PROVIDED DATA —
══════════

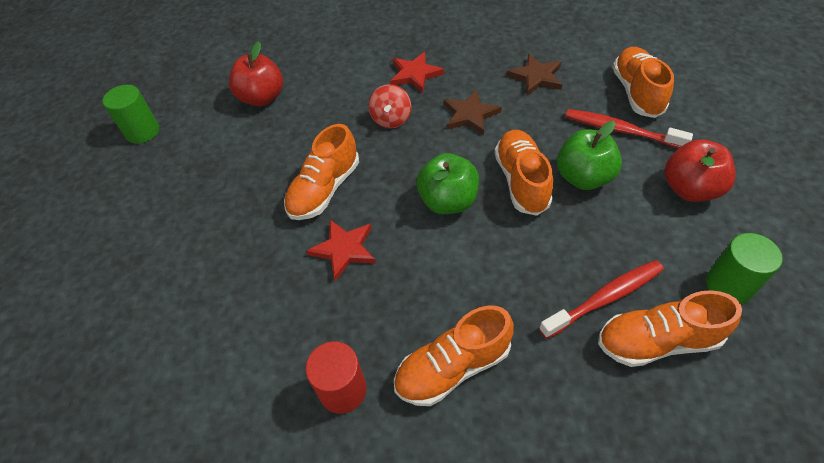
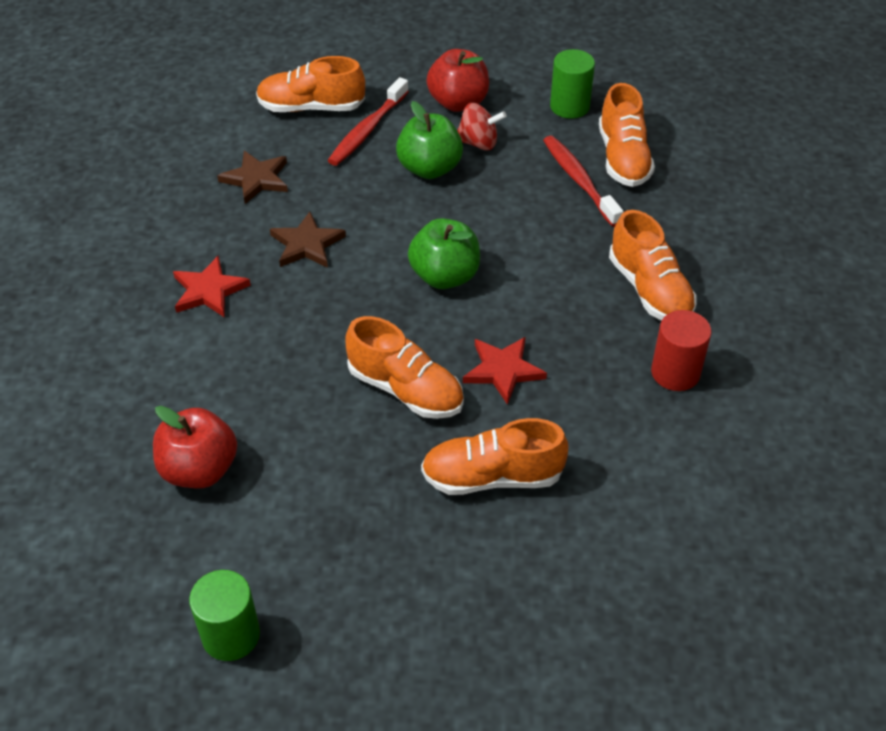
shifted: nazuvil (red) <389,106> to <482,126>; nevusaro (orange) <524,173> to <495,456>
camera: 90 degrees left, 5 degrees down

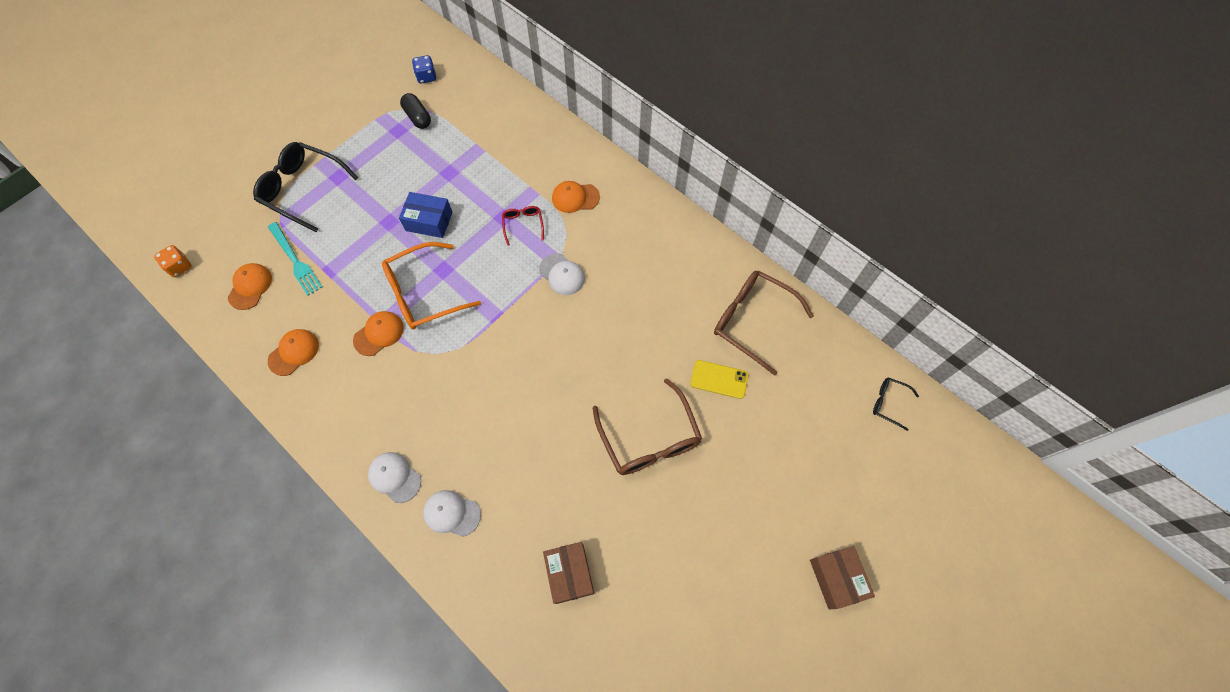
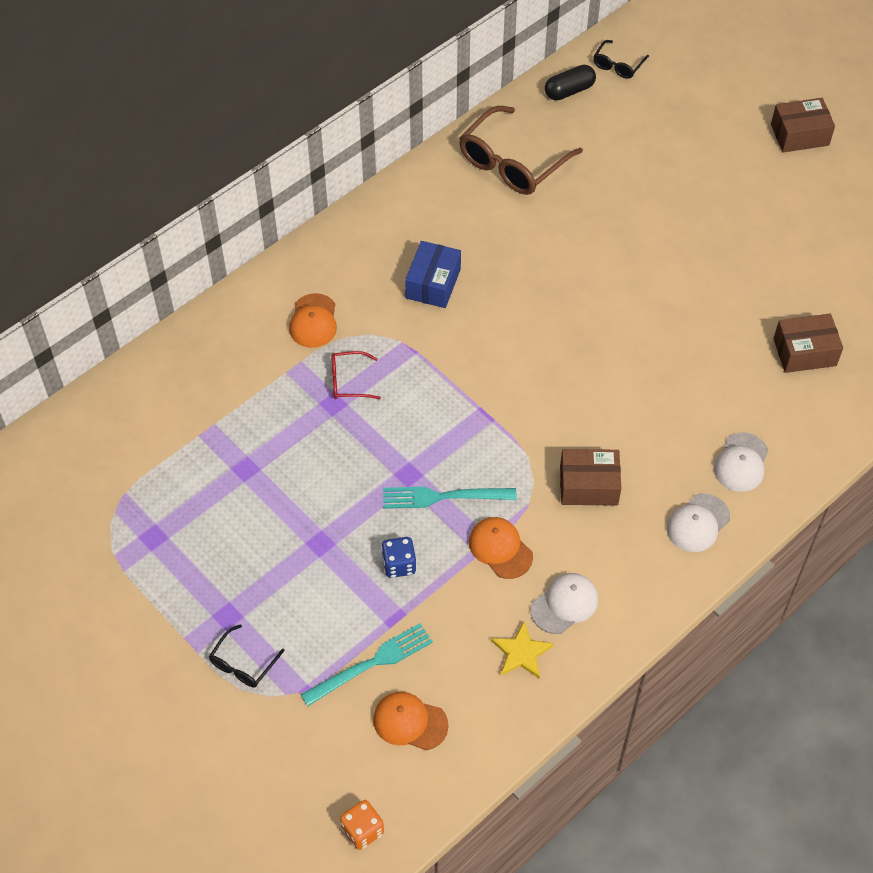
gone: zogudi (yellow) <719,379>;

══════════

PROBLEM TO SOLVE —
Copy out all the data exactly. No images belong in the copy.

ANSWER SECTION —
shifted: nazuvil (red) <389,106> to <482,126>; nevusaro (orange) <524,173> to <495,456>
camera: 90 degrees left, 5 degrees down

gone: zogudi (yellow) <719,379>;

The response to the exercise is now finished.